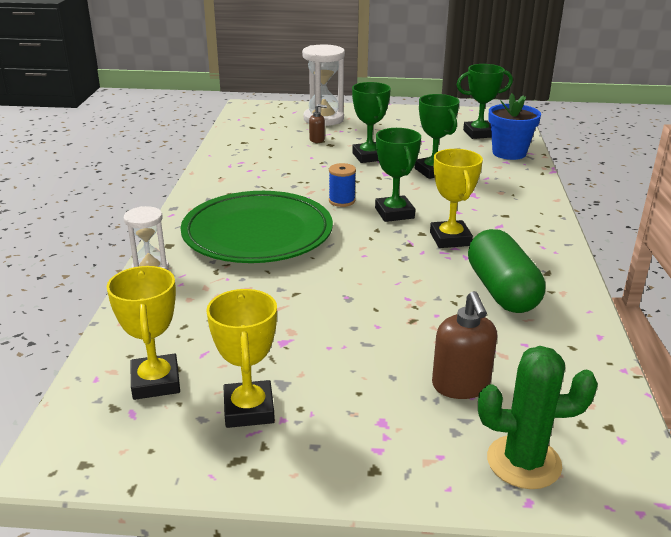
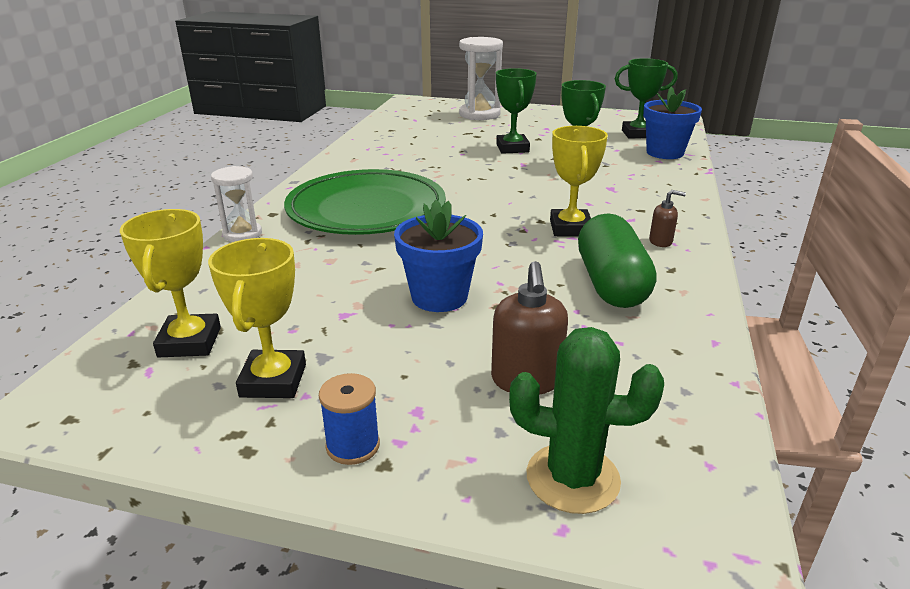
camera: 10 degrees right, 0 degrees up
(317, 140) = (465, 131): brown soap dispenser -> brown soap dispenser (661, 241)
(342, 201) = (467, 186): blue spool -> blue spool (353, 446)
(360, 317) = (439, 297): none -> blue flower pot
(394, 213) = (518, 200): green trophy -> none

HOW TO COMPLETE THIS TASK —
Within the records above, each line containing "blue" is to be returned.

THE COMPLETED TASK —
(342, 201) = (467, 186): blue spool -> blue spool (353, 446)
(360, 317) = (439, 297): none -> blue flower pot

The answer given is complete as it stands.